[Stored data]
● ● ●

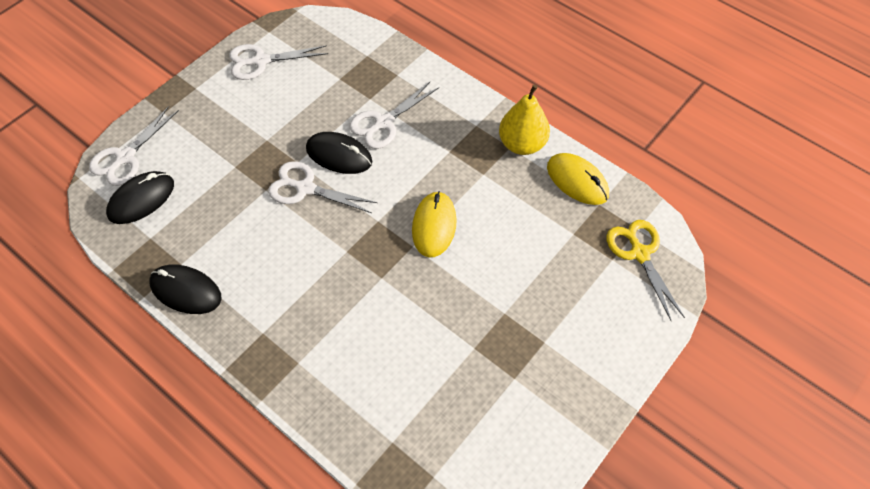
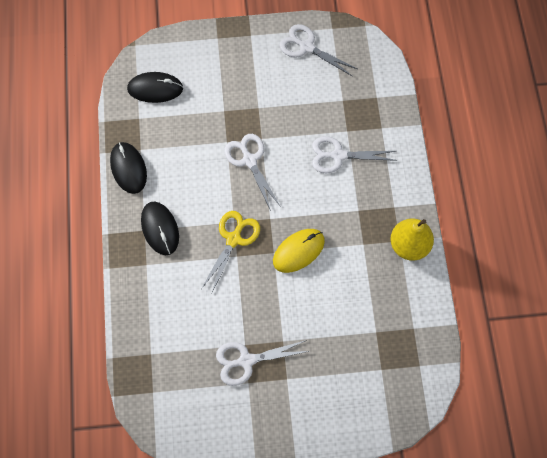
camera: 45 degrees right, 10 degrees up
white scissors [89,106,179,186] -> white scissors moved to [216,340,309,386]
black mouse [306,132,372,174] -> black mouse moved to [141,201,179,255]
yellow mouse [547,153,609,205] -> none
yellow scissors [606,220,685,322] -> yellow scissors moved to [201,211,260,293]

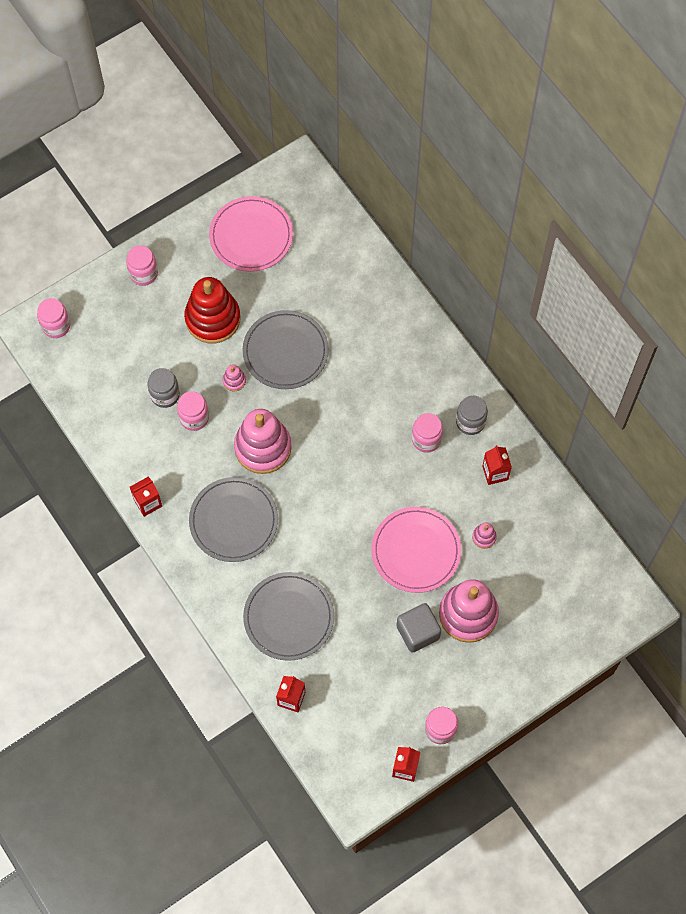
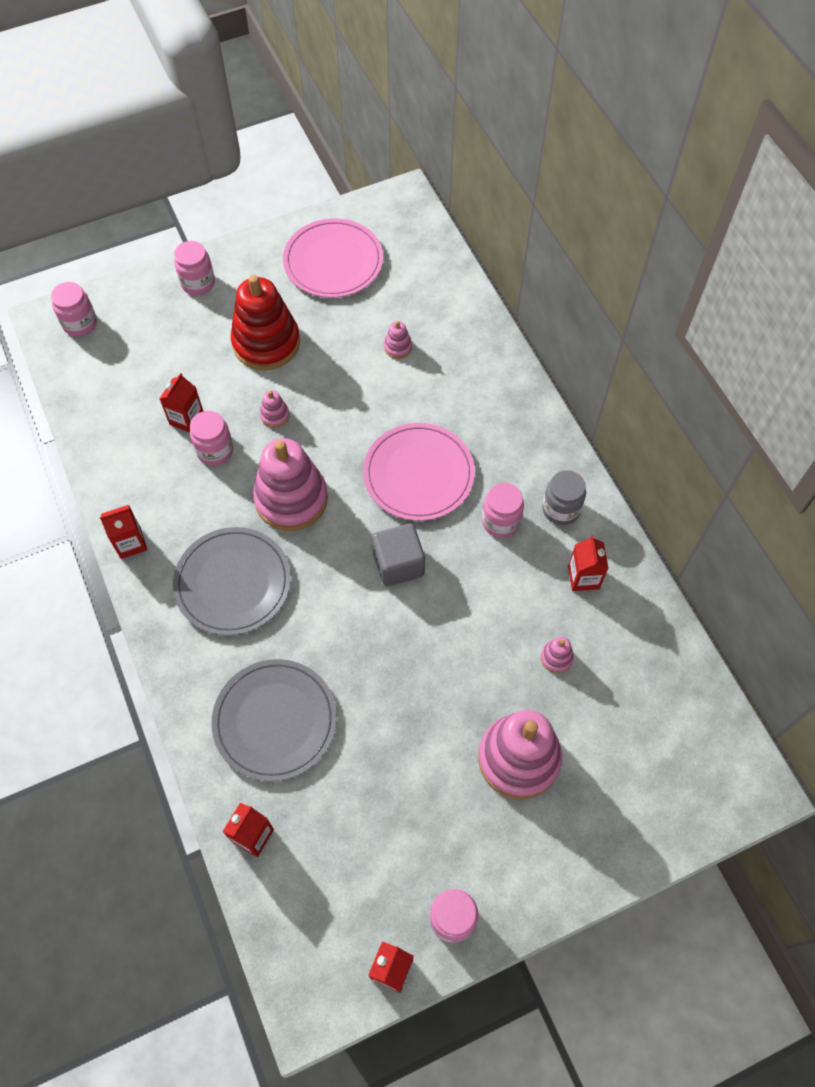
camera: 10 degrees right, 5 degrees down
grey jar [147,368,180,408] -> red carton [159,373,203,433]
grey plate [243,310,329,389] -> none
pink plate [372,507,461,593] -> pink plate moved to [363,423,475,521]
grey cube [396,603,441,653] -> grey cube moved to [372,524,425,586]
none -> pink stacking toy [384,321,412,359]

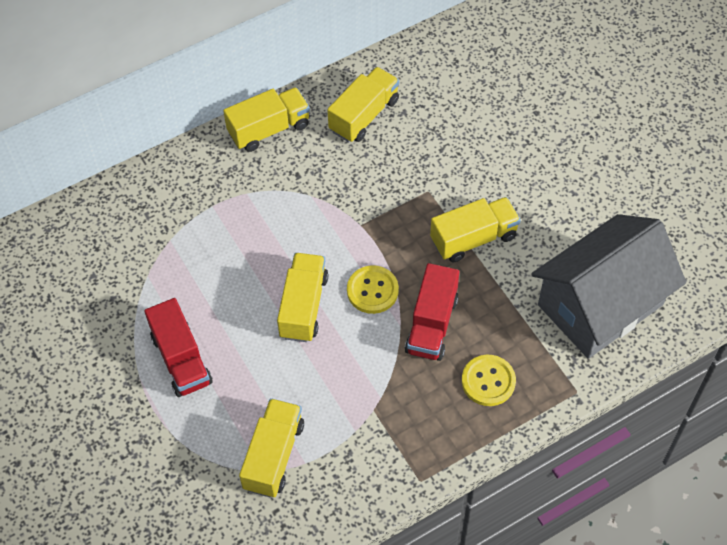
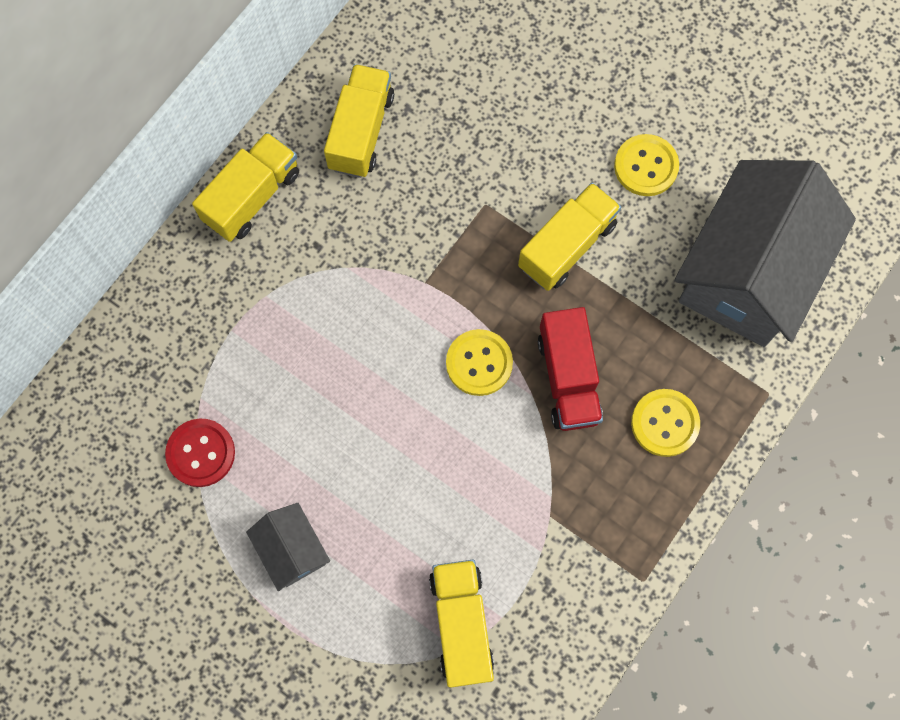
camera: 25 degrees left, 15 degrees up
red truck [144,298,213,397] -> grey house [246,503,330,591]
yellow truck [277,253,328,342] -> none
none -> red button [165,419,235,487]
none -> yellow button [614,134,679,196]

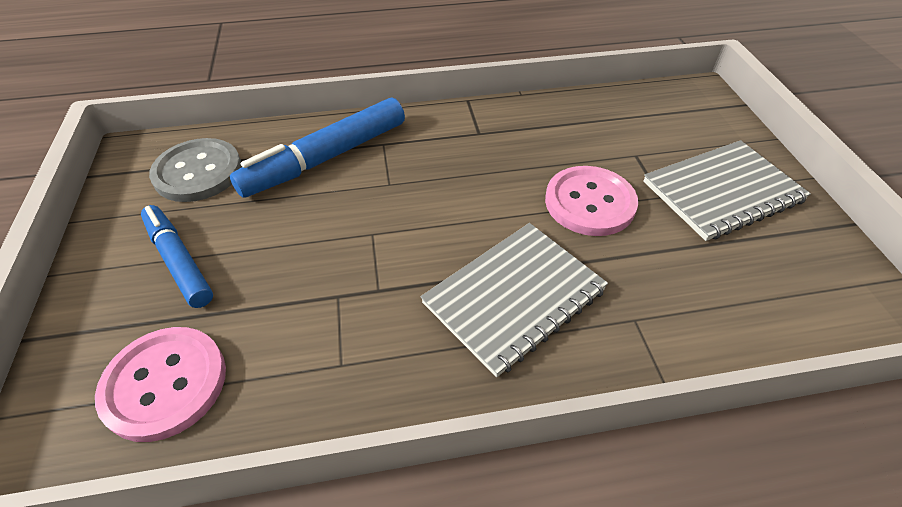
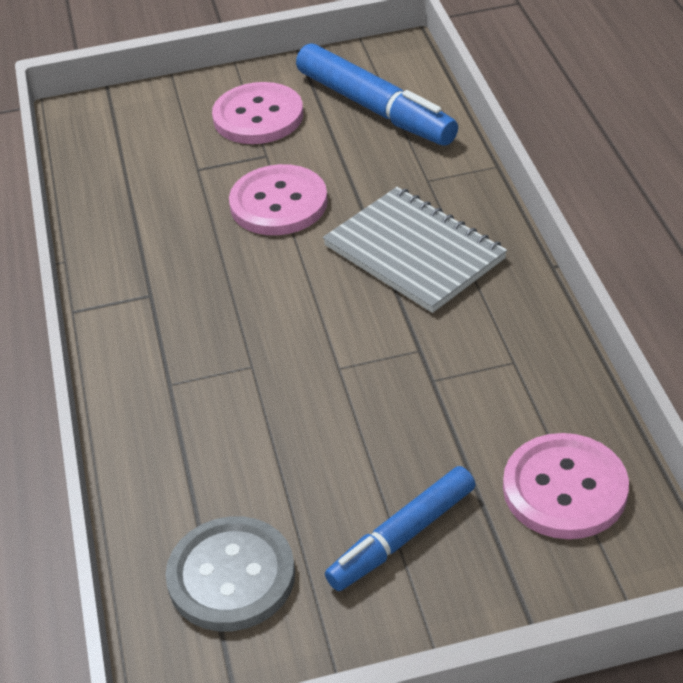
camera: 90 degrees left, 5 degrees down
blue marker [230,98,405,198] -> blue marker moved to [296,43,458,146]
grey notebook [643,140,811,241] -> pink button [212,82,303,144]

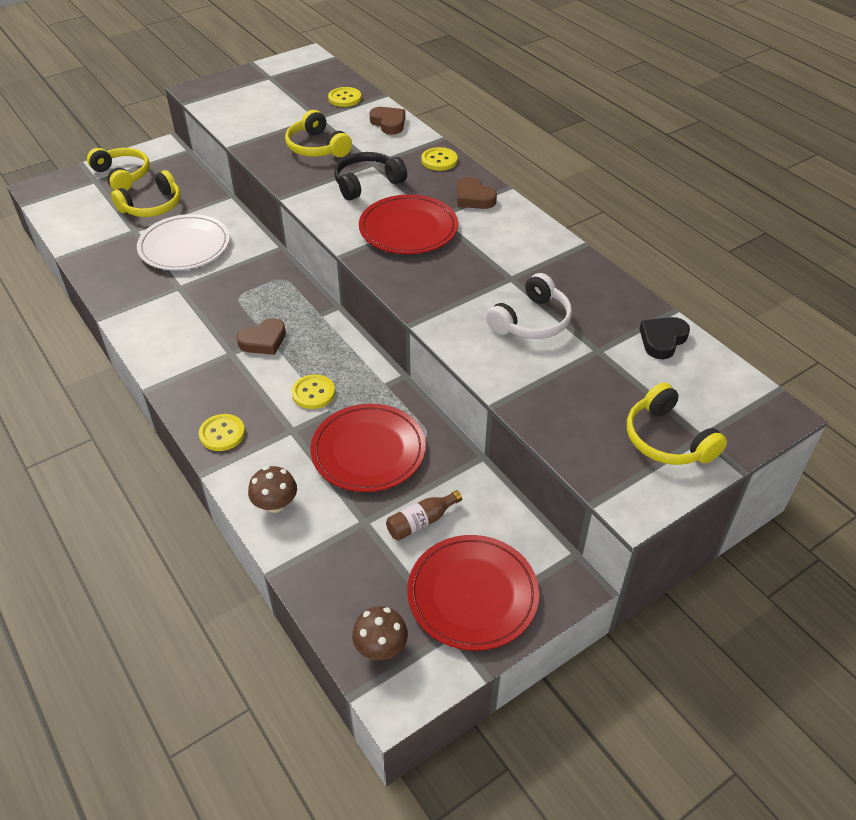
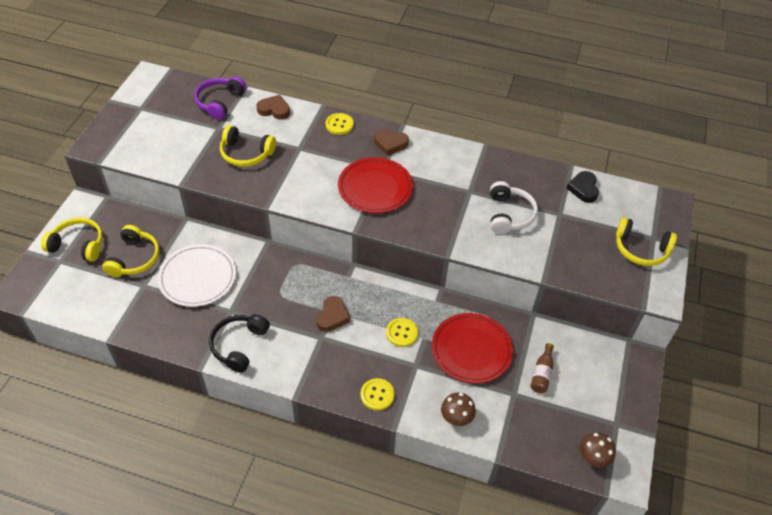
camera: 40 degrees left, 5 degrees up
yellow button [328,87,361,107] -> purple headphones [194,76,246,120]
black headphones [334,152,407,201] -> black headphones moved to [209,314,270,373]
red plate [407,535,539,651] -> none

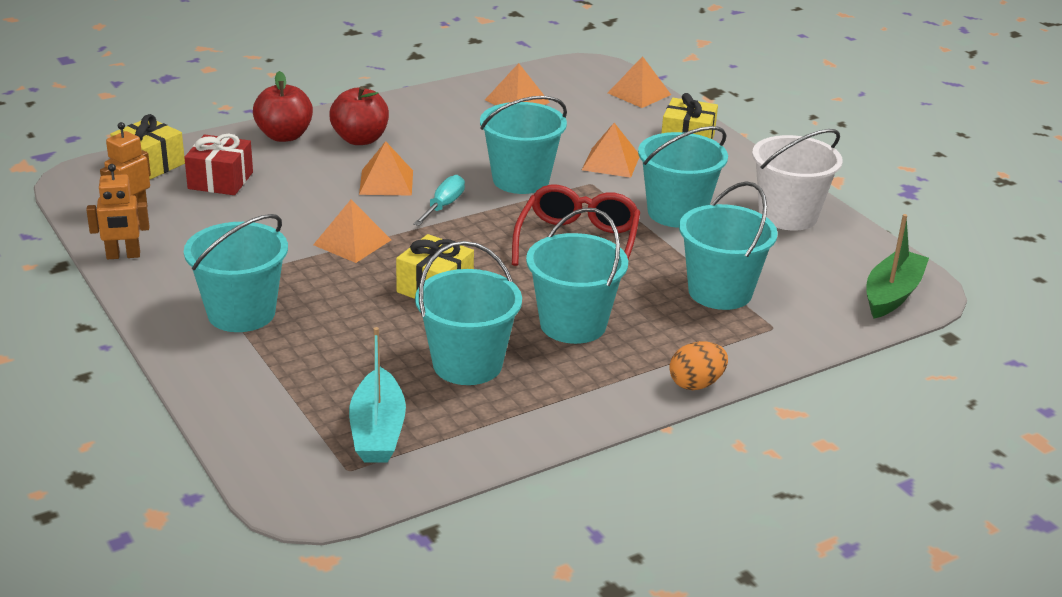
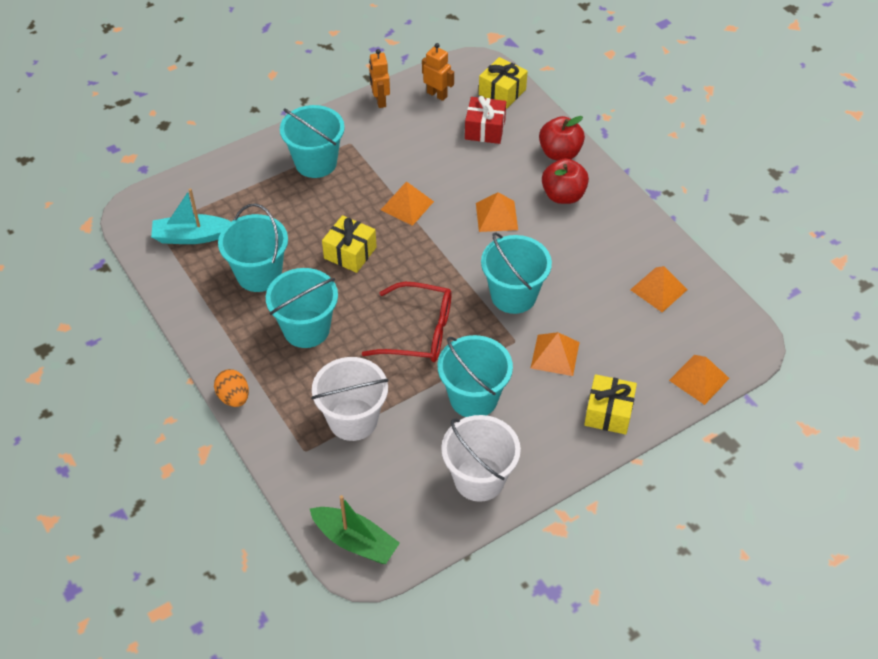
camera: 90 degrees right, 20 degrees up
turquoise screwdriver [413,175,465,226] -> none
turquoise bucket [679,181,778,310] -> white bucket [311,357,388,441]

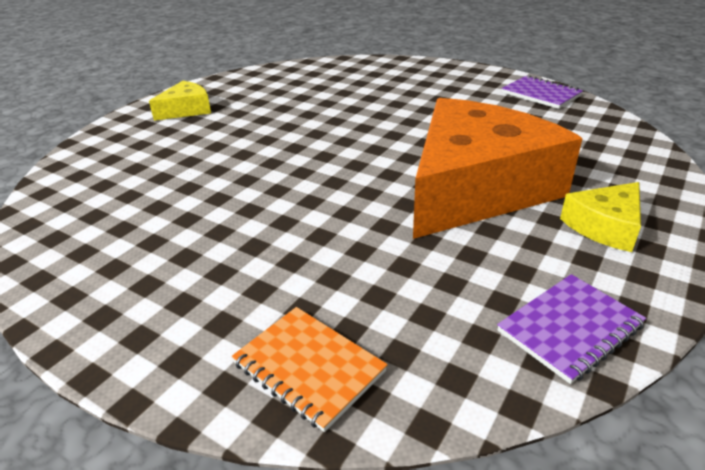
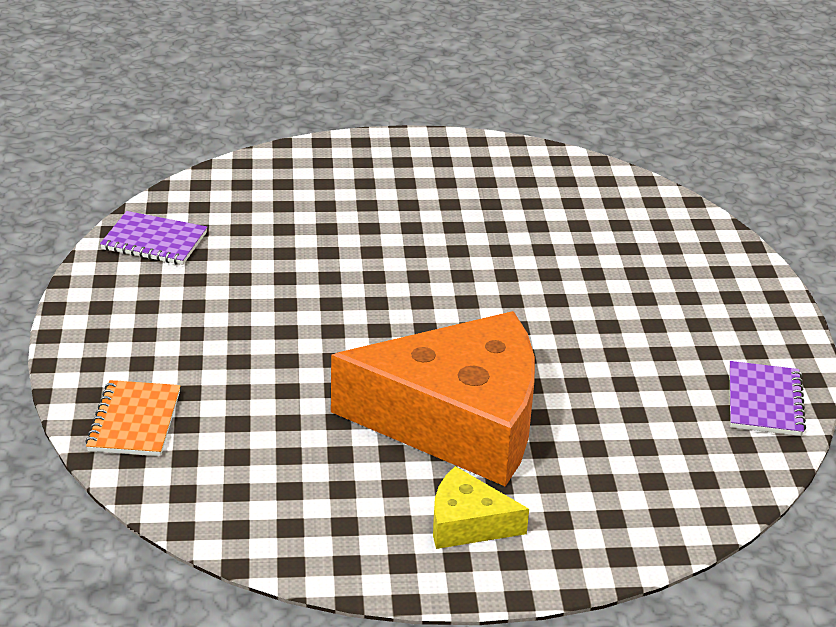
camera: 50 degrees right, 0 degrees up
yellow cheese [149,81,211,121] -> none
purple notebook [497,274,646,384] -> purple notebook moved to [100,211,207,265]

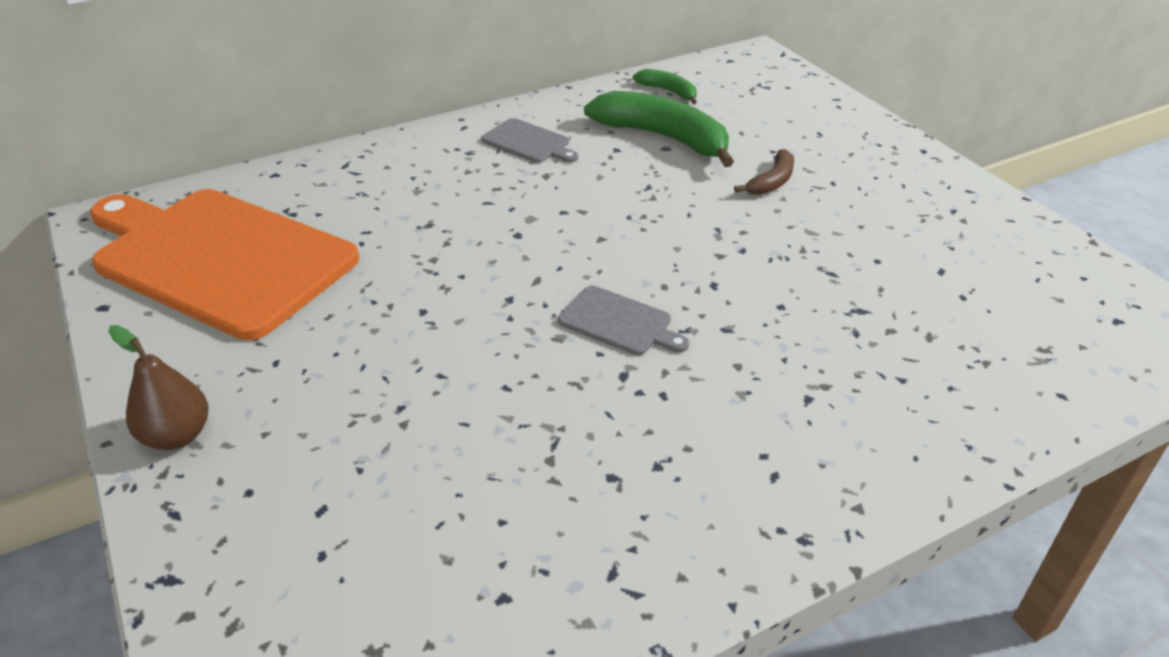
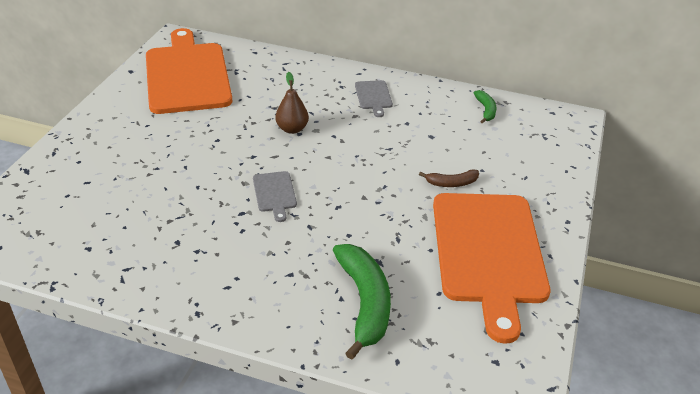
camera: 45 degrees right, 0 degrees up
brown pear [108,325,209,450] -> brown pear moved to [275,72,309,134]
green banana [584,91,734,167] -> green banana moved to [333,244,391,360]
none -> orange cutting board [433,193,550,344]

● ● ●

:: AIM OF THE EXERCISE ::
Leave out the pictures, and extract exactly the lines from the one with "black headphones [334,152,407,201]" through the end of the records, both ends included.

:: EXERCISE SOLUTION ::
black headphones [334,152,407,201] -> black headphones moved to [209,314,270,373]
red plate [407,535,539,651] -> none

camera: 90 degrees right, 20 degrees up
turquoise screwdriver [413,175,465,226] -> none
turquoise bucket [679,181,778,310] -> white bucket [311,357,388,441]

camera: 50 degrees right, 0 degrees up
yellow cheese [149,81,211,121] -> none
purple notebook [497,274,646,384] -> purple notebook moved to [100,211,207,265]

camera: 45 degrees right, 0 degrees up
brown pear [108,325,209,450] -> brown pear moved to [275,72,309,134]
green banana [584,91,734,167] -> green banana moved to [333,244,391,360]
none -> orange cutting board [433,193,550,344]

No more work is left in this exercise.